(Beginning of Input)
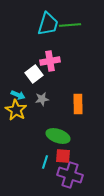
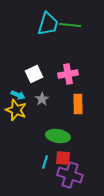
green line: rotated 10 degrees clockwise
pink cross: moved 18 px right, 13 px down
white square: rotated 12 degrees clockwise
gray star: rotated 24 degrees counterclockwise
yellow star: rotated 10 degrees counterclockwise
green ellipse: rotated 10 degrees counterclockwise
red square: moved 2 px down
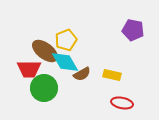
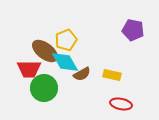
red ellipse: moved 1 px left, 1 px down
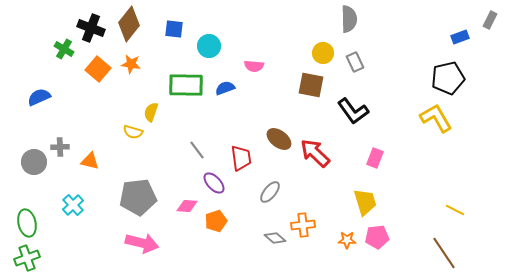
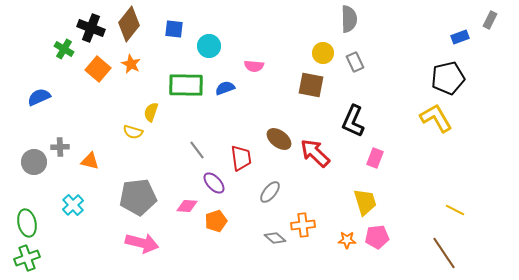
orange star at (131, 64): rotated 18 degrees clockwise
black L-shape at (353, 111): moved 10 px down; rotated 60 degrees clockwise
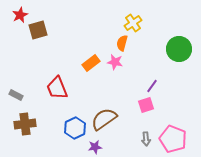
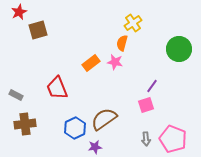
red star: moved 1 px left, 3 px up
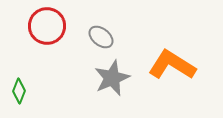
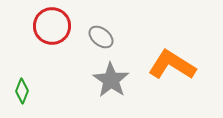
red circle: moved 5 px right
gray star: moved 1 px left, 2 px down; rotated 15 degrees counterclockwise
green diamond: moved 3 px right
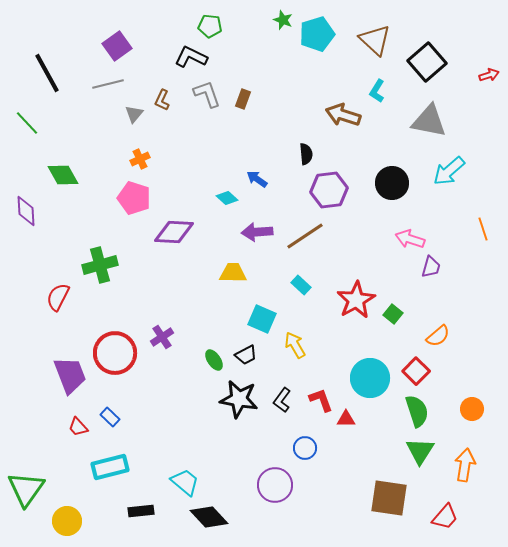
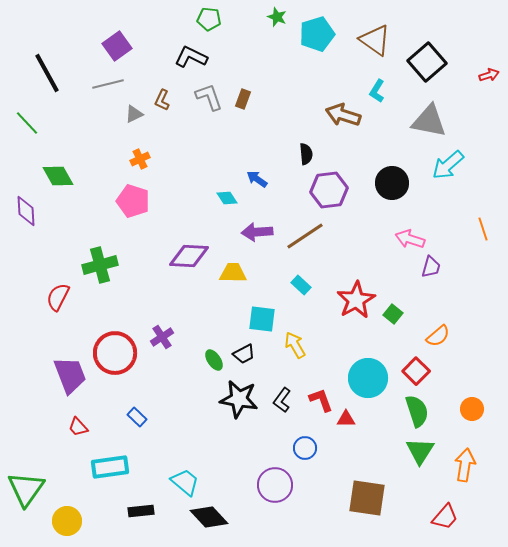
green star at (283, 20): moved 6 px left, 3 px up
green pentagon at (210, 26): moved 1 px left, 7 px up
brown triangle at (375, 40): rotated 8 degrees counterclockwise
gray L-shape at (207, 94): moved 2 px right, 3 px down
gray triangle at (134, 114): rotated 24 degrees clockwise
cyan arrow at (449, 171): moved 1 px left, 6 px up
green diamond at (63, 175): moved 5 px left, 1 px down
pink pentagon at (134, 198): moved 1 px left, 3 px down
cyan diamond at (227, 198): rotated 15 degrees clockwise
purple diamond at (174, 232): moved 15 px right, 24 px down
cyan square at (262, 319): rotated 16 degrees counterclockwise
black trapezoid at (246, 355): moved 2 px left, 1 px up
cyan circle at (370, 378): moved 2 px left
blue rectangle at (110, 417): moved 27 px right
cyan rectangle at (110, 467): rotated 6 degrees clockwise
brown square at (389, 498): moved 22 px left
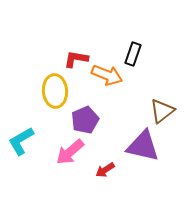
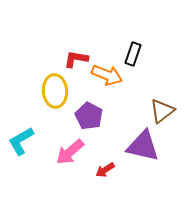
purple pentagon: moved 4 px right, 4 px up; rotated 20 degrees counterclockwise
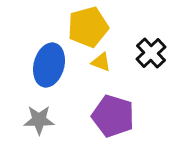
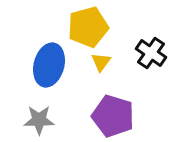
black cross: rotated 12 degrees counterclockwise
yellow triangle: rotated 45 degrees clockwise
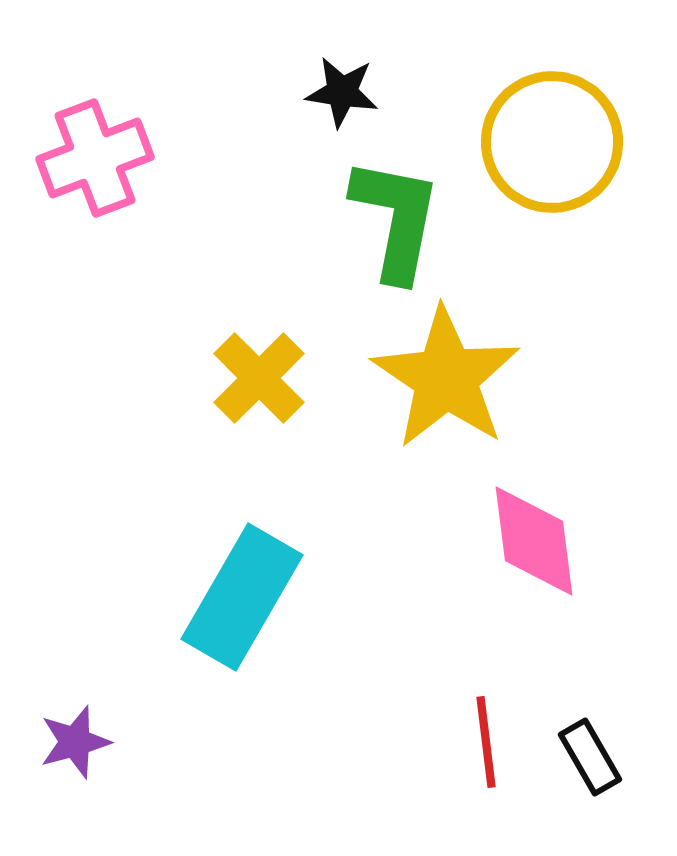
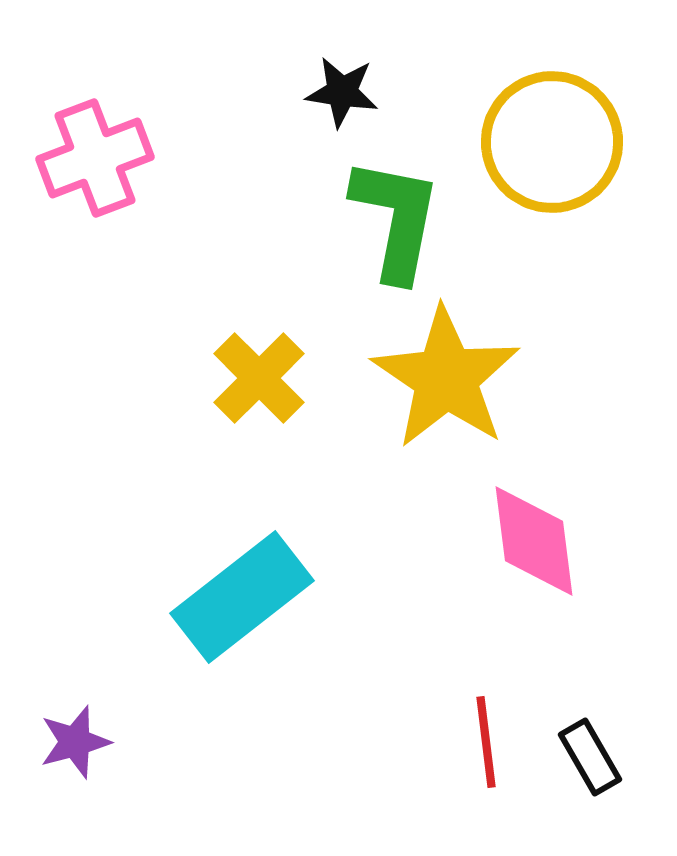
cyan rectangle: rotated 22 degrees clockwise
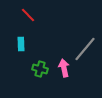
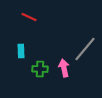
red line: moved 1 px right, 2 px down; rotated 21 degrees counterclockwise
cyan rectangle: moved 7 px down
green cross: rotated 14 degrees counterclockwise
(End of Input)
## What this task involves
Skipping any pictures, copy the entries exactly as they appear.

## Answer
green line: rotated 10 degrees clockwise
pink cross: moved 18 px right, 13 px down
white square: rotated 12 degrees clockwise
gray star: rotated 24 degrees counterclockwise
yellow star: rotated 10 degrees counterclockwise
green ellipse: rotated 10 degrees counterclockwise
red square: moved 2 px down
red ellipse: moved 1 px left, 1 px down
orange star at (131, 64): rotated 18 degrees clockwise
black L-shape at (353, 111): moved 10 px down; rotated 60 degrees clockwise
red star: moved 1 px left, 3 px up
red circle: moved 5 px right
gray star: moved 1 px left, 2 px down; rotated 15 degrees counterclockwise
green diamond: moved 3 px right
green star at (283, 20): moved 6 px left, 3 px up
green pentagon at (210, 26): moved 1 px left, 7 px up
brown triangle at (375, 40): rotated 8 degrees counterclockwise
gray L-shape at (207, 94): moved 2 px right, 3 px down
gray triangle at (134, 114): rotated 24 degrees clockwise
cyan arrow at (449, 171): moved 1 px left, 6 px up
green diamond at (63, 175): moved 5 px left, 1 px down
pink pentagon at (134, 198): moved 1 px left, 3 px down
cyan diamond at (227, 198): rotated 15 degrees clockwise
purple diamond at (174, 232): moved 15 px right, 24 px down
cyan square at (262, 319): rotated 16 degrees counterclockwise
black trapezoid at (246, 355): moved 2 px left, 1 px up
cyan circle at (370, 378): moved 2 px left
blue rectangle at (110, 417): moved 27 px right
cyan rectangle at (110, 467): rotated 6 degrees clockwise
brown square at (389, 498): moved 22 px left
purple pentagon: moved 4 px right, 4 px up; rotated 20 degrees counterclockwise
black cross: rotated 12 degrees counterclockwise
yellow triangle: rotated 45 degrees clockwise
cyan rectangle: rotated 22 degrees clockwise
red line: moved 1 px right, 2 px down; rotated 21 degrees counterclockwise
cyan rectangle: moved 7 px down
green cross: rotated 14 degrees counterclockwise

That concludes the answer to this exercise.